-- ENTRIES SUPPLIED --

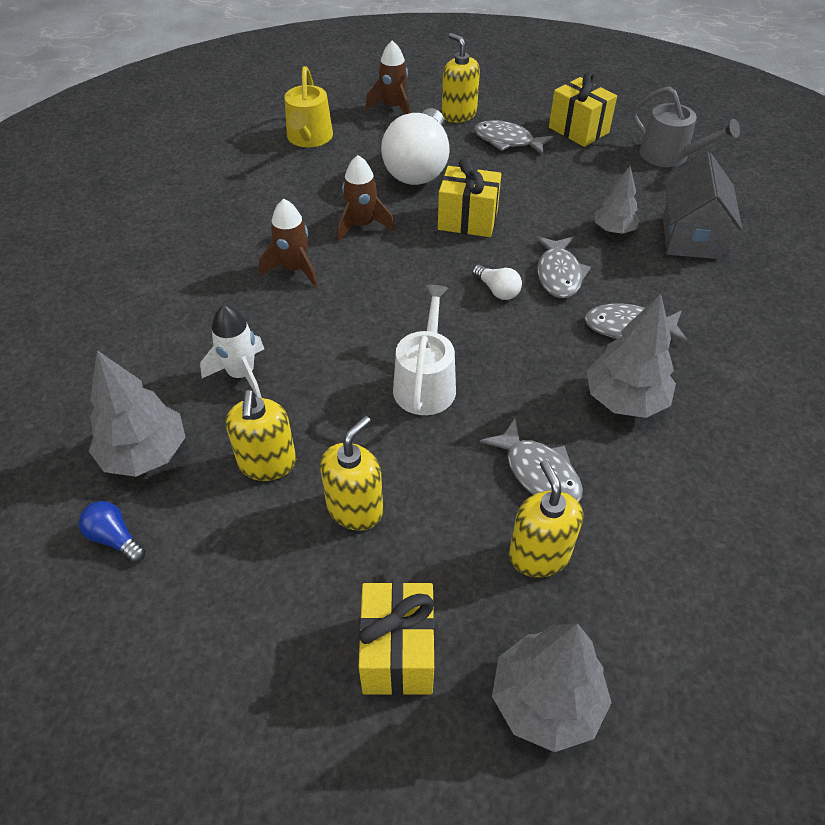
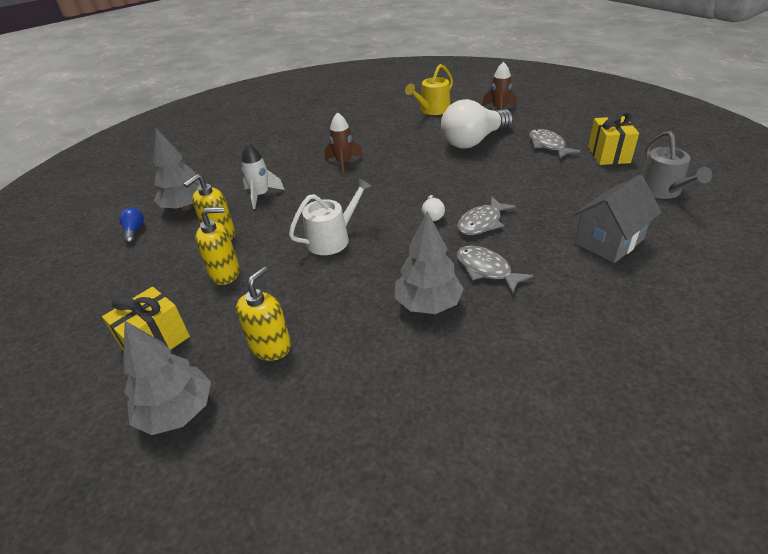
camera: 45 degrees right, 10 degrees down
(362, 225) = (403, 157): brown rocket -> none
(458, 114) = (535, 123): yellow soap dispenser -> none
(467, 220) = (465, 175): yellow gift -> none
(538, 472) = (327, 310): grey fish -> none
(614, 230) = (554, 215): grey tree -> none

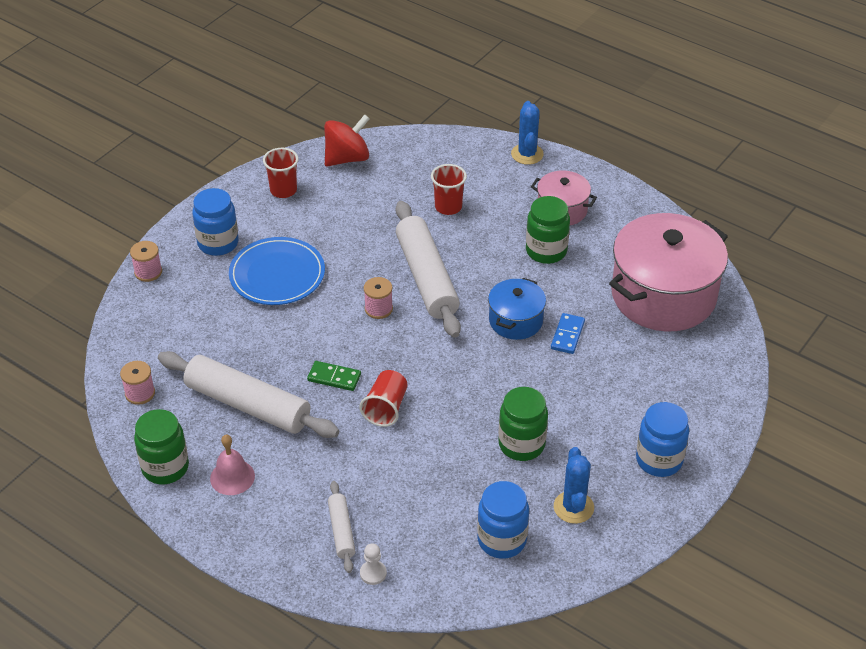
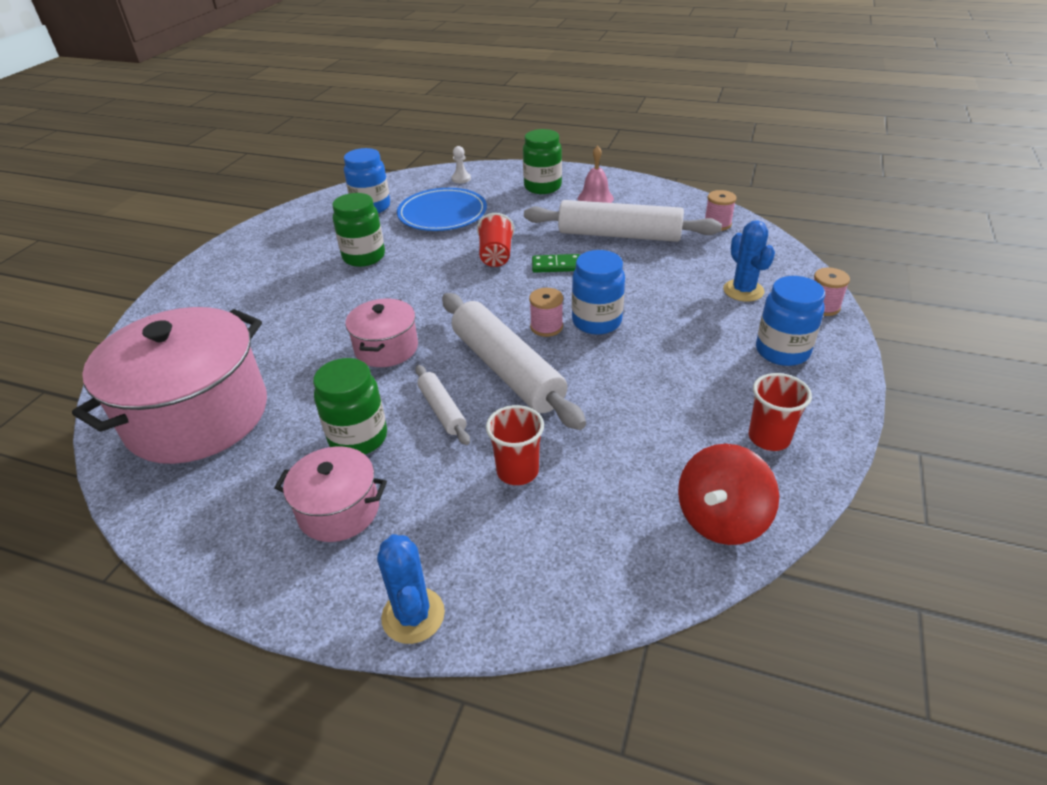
camera: 165 degrees right, 5 degrees down
(165, 467) = (650, 193): green jar -> green jar (542, 187)
(277, 274) = (683, 335): blue plate -> blue plate (442, 213)
(341, 531) = (494, 190): white rolling pin -> white rolling pin (442, 410)
(515, 321) = (386, 348): blue pot -> pink pot
(567, 335) = (324, 347): blue domino -> none
(573, 507) = (315, 231): blue cactus -> blue cactus (743, 290)
(659, 460) = (235, 270): blue jar -> blue jar (596, 322)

-- PROBLEM REQUIREMENTS --
Work through the data and report how many of its lines hold the word "degrees", giving only the figure.

-- SOLUTION BELOW --
2